GIVEN DATA
——————————
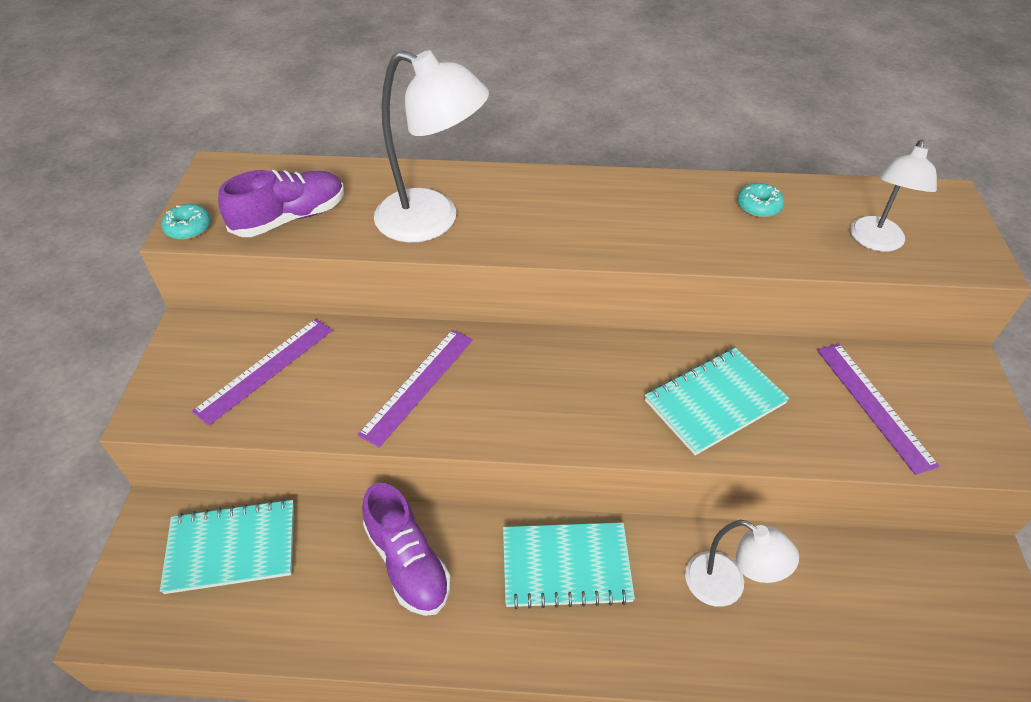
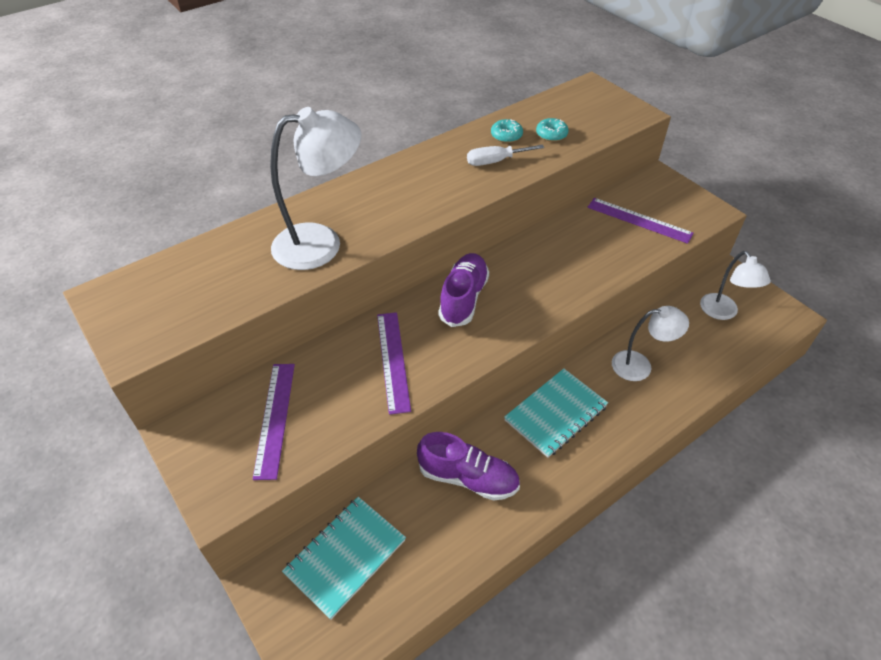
camera: 40 degrees left, 0 degrees up
(189, 228) = (135, 348): turquoise donut -> turquoise donut (551, 135)
(290, 218) = (213, 297): purple shoe -> purple shoe (463, 298)
(710, 229) = (495, 161): none -> white screwdriver
(714, 402) = (567, 265): turquoise notebook -> none
(875, 242) = (582, 126): white lamp -> white lamp (723, 312)

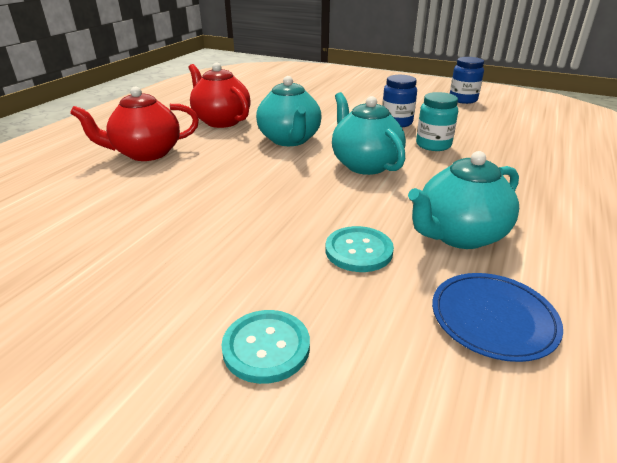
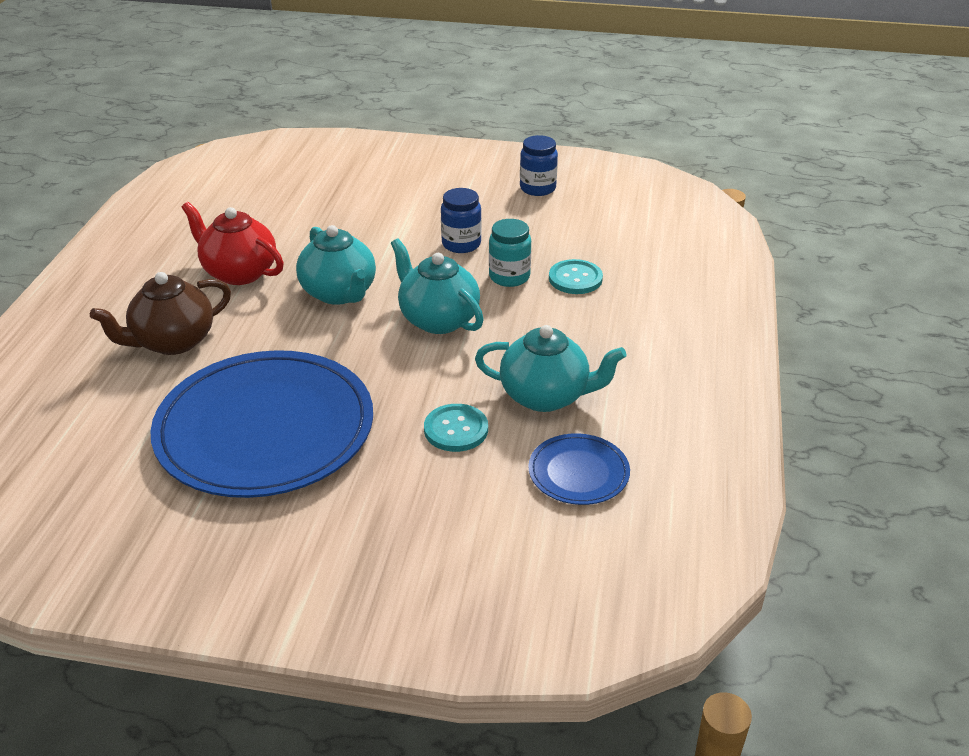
camera: 15 degrees left, 5 degrees up
(146, 153) = (172, 342): red teapot -> brown teapot
(178, 222) = (265, 429): none -> blue plate
(266, 347) = (402, 530): turquoise button -> turquoise button (575, 278)
(459, 235) = (546, 396): turquoise teapot -> turquoise teapot turned 120 degrees counterclockwise

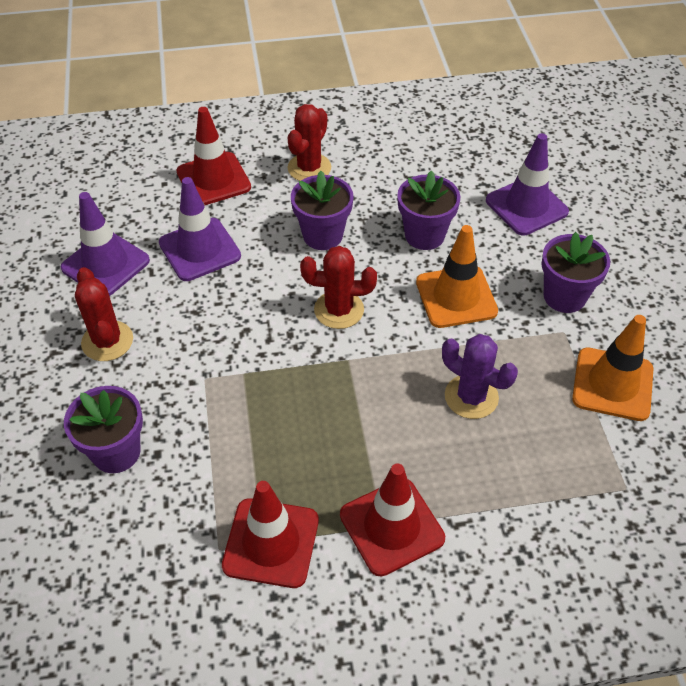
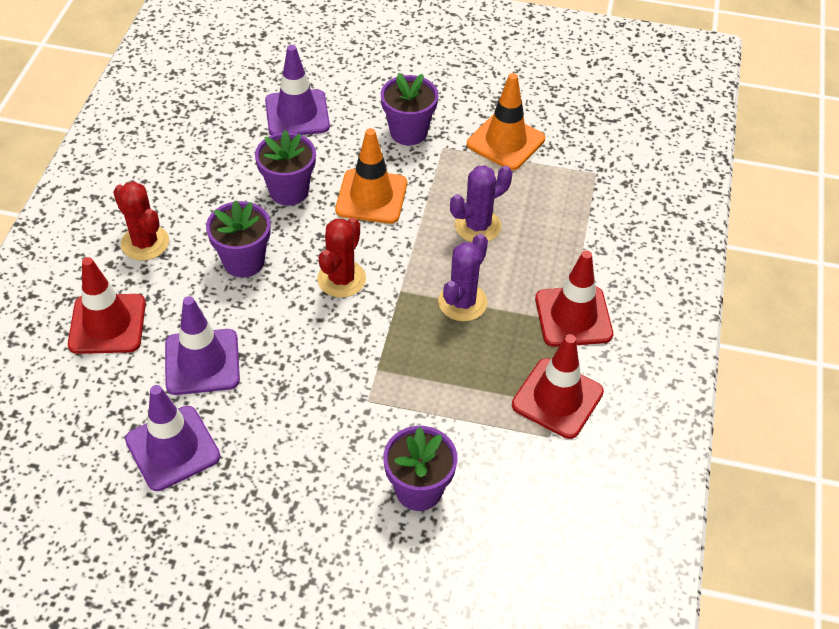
camera: 70 degrees left, 0 degrees up
(107, 341) = (280, 469): red cactus -> none
(359, 416) = (462, 302): none -> purple cactus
——————————
TASK STATEMENT
Without including any picture, set down every line above exactly as it stands.

TASK SOLUTION
camera: 40 degrees left, 0 degrees up
(189, 228) = (135, 348): turquoise donut -> turquoise donut (551, 135)
(290, 218) = (213, 297): purple shoe -> purple shoe (463, 298)
(710, 229) = (495, 161): none -> white screwdriver
(714, 402) = (567, 265): turquoise notebook -> none
(875, 242) = (582, 126): white lamp -> white lamp (723, 312)

camera: 15 degrees left, 5 degrees up
(146, 153) = (172, 342): red teapot -> brown teapot
(178, 222) = (265, 429): none -> blue plate
(266, 347) = (402, 530): turquoise button -> turquoise button (575, 278)
(459, 235) = (546, 396): turquoise teapot -> turquoise teapot turned 120 degrees counterclockwise

camera: 70 degrees left, 0 degrees up
(107, 341) = (280, 469): red cactus -> none
(359, 416) = (462, 302): none -> purple cactus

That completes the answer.